Input for this task –

=== Begin Enclosure ===

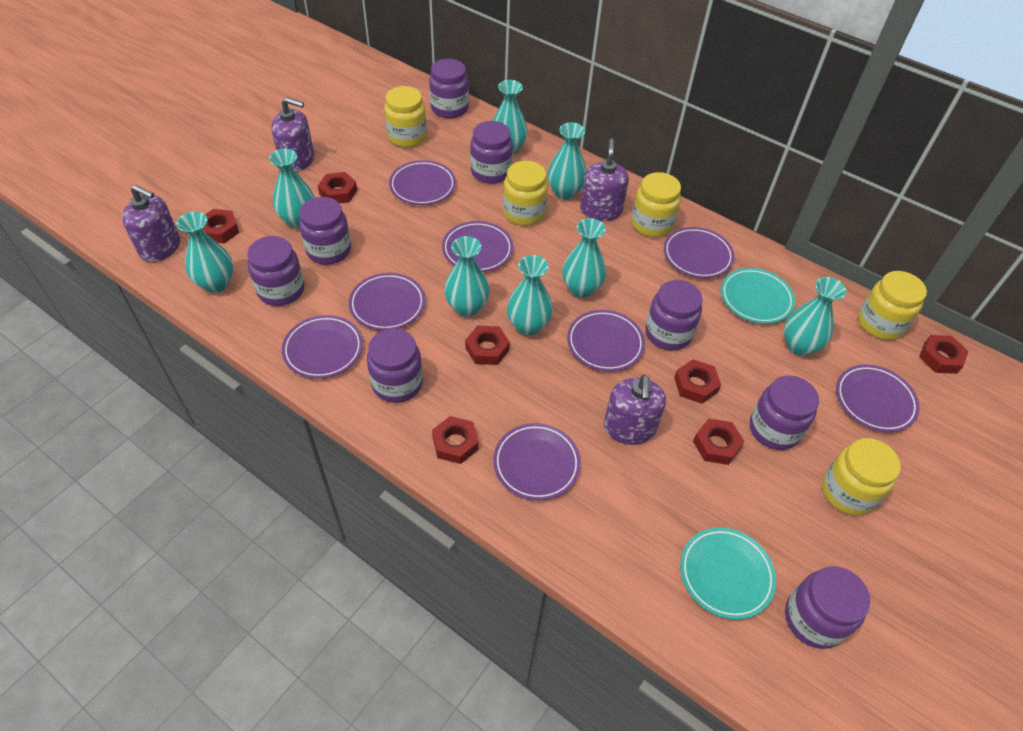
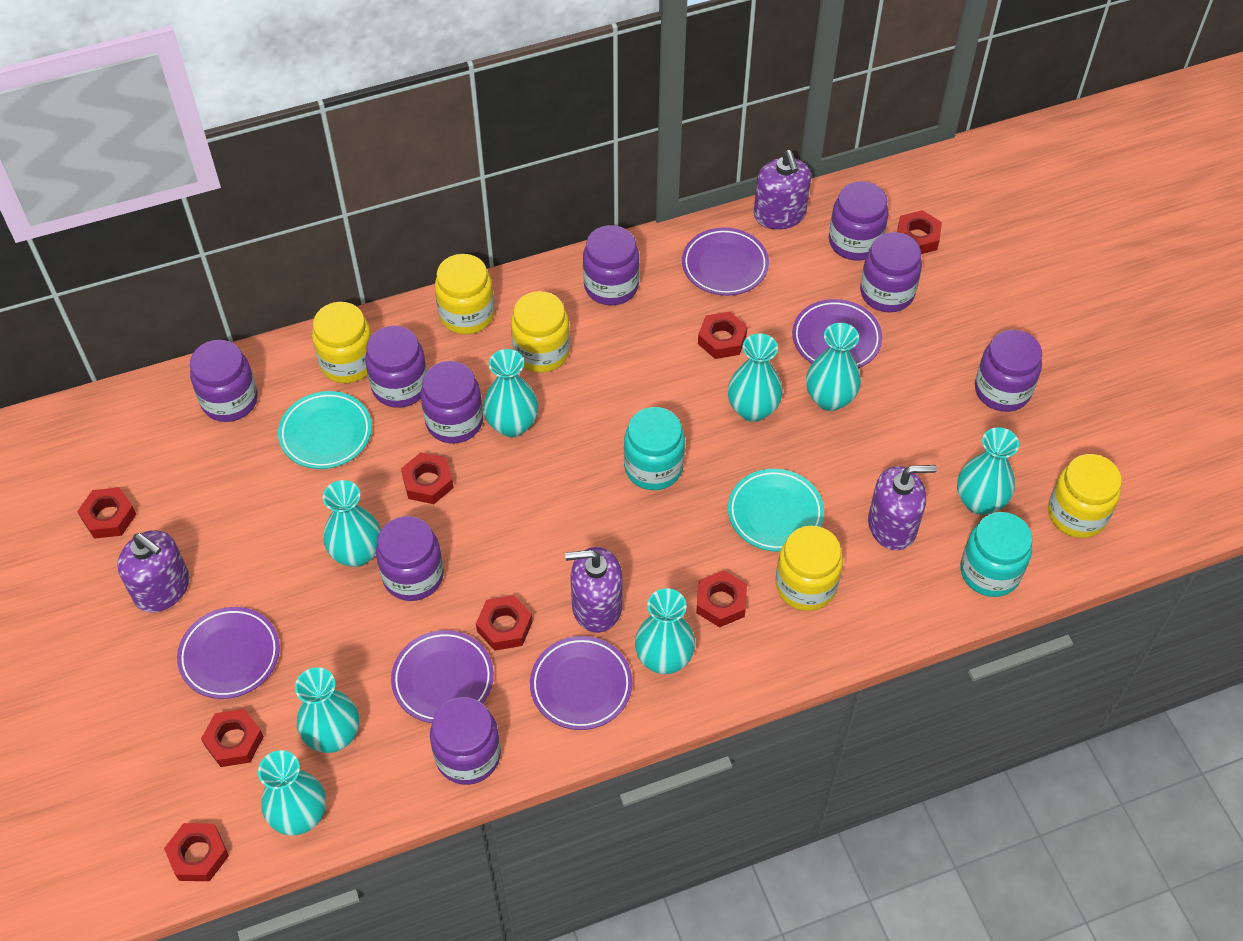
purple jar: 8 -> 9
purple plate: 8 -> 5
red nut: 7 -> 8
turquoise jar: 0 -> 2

=== End Enclosure ===
=== Begin Enclosure ===

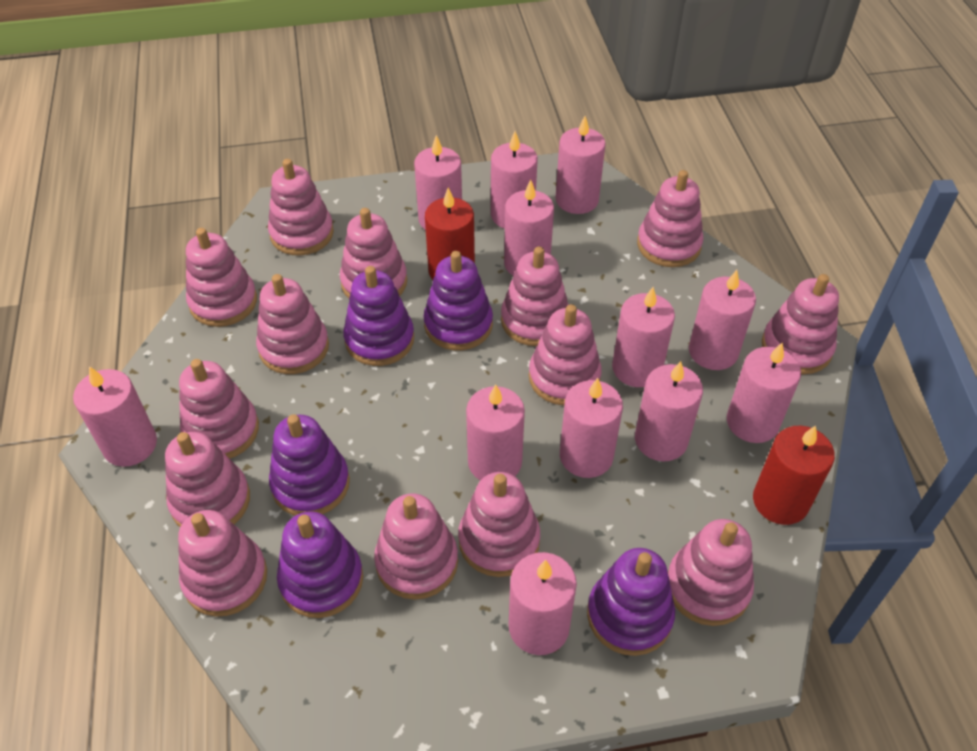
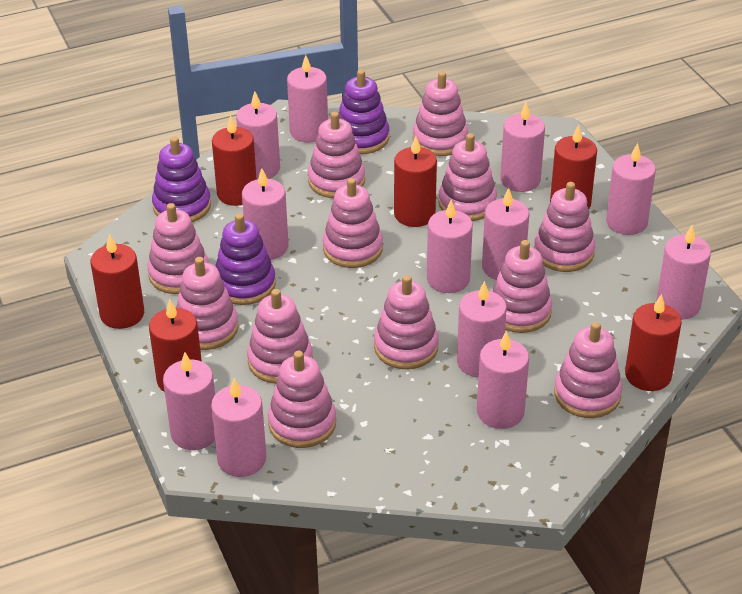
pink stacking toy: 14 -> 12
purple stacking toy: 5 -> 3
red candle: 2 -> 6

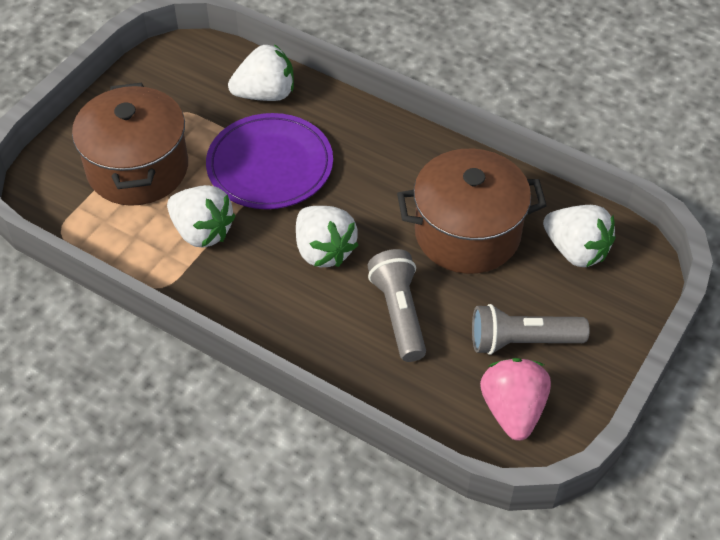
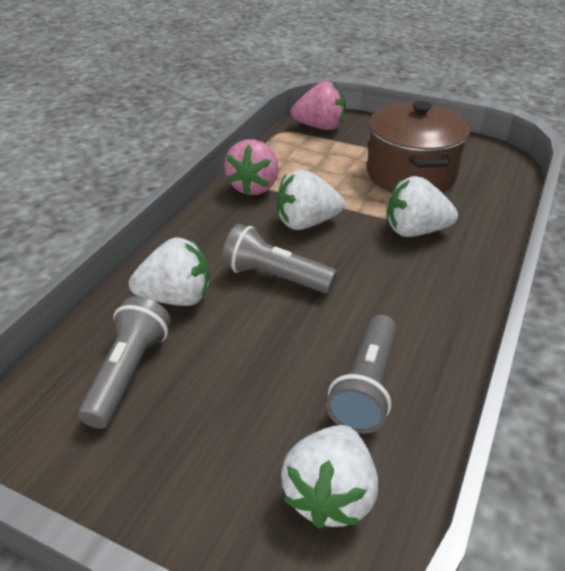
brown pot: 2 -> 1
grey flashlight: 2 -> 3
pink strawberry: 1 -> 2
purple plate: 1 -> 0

=== End Enclosure ===

Assigned task – Retype the portion of the data above that starts on the line with "purple jar: 8 -> 9" and finishes on the line with "turquoise jar: 0 -> 2", including both of those lines.

Response area –
purple jar: 8 -> 9
purple plate: 8 -> 5
red nut: 7 -> 8
turquoise jar: 0 -> 2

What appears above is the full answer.